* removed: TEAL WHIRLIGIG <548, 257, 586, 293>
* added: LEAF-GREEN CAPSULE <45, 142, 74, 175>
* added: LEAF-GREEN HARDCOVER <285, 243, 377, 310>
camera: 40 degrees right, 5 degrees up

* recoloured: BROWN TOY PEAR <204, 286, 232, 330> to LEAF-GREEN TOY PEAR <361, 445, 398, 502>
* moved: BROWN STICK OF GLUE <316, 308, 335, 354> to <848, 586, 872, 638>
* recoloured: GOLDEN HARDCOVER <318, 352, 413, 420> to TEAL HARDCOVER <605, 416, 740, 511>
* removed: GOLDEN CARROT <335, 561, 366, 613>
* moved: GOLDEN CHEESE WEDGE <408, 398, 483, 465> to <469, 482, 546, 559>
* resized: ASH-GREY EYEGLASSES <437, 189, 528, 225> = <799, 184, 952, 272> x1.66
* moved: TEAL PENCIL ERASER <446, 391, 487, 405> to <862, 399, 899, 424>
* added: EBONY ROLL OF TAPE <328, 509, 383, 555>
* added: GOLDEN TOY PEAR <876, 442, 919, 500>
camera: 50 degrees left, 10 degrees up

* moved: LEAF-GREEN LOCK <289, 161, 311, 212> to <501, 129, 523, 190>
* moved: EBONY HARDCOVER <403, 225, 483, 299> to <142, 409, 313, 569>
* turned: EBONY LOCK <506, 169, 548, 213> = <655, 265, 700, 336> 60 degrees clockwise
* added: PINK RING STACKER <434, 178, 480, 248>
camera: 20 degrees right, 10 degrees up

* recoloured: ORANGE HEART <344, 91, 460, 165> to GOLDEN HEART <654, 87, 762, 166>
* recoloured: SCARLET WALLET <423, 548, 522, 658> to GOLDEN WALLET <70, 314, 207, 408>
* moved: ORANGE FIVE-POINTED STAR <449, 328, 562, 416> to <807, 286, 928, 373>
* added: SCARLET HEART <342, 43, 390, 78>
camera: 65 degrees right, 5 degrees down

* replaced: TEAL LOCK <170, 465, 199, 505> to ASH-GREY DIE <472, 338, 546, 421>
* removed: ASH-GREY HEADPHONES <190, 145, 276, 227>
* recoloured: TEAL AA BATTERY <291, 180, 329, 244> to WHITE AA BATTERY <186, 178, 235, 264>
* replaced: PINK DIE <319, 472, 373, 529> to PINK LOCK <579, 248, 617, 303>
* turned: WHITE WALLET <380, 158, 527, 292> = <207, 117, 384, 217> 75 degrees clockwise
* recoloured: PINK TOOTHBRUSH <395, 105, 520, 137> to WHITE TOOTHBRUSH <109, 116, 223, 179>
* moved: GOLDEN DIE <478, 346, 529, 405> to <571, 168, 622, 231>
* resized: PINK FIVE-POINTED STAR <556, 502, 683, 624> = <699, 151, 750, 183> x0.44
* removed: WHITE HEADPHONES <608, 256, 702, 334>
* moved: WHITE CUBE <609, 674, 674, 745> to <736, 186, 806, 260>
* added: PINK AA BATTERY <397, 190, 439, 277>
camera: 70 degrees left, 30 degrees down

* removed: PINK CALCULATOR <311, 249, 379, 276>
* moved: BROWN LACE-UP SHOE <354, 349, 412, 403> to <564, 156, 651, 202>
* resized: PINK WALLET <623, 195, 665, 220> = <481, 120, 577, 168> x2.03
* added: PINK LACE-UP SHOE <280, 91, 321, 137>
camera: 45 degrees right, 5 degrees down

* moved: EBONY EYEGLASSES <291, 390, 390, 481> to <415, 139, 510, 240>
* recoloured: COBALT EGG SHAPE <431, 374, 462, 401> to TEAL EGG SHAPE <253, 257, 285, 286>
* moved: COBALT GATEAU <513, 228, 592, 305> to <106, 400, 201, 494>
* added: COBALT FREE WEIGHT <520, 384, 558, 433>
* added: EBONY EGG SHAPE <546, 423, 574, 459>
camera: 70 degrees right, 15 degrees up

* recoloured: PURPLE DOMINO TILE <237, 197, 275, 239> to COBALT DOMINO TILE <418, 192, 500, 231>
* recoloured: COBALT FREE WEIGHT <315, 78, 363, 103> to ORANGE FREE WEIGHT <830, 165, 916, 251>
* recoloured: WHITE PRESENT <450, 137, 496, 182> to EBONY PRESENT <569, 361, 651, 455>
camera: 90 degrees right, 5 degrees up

Work order →
Look through the listing above and copy each line with the word "SHOE" in it.

Reply to the task →
* moved: BROWN LACE-UP SHOE <354, 349, 412, 403> to <564, 156, 651, 202>
* added: PINK LACE-UP SHOE <280, 91, 321, 137>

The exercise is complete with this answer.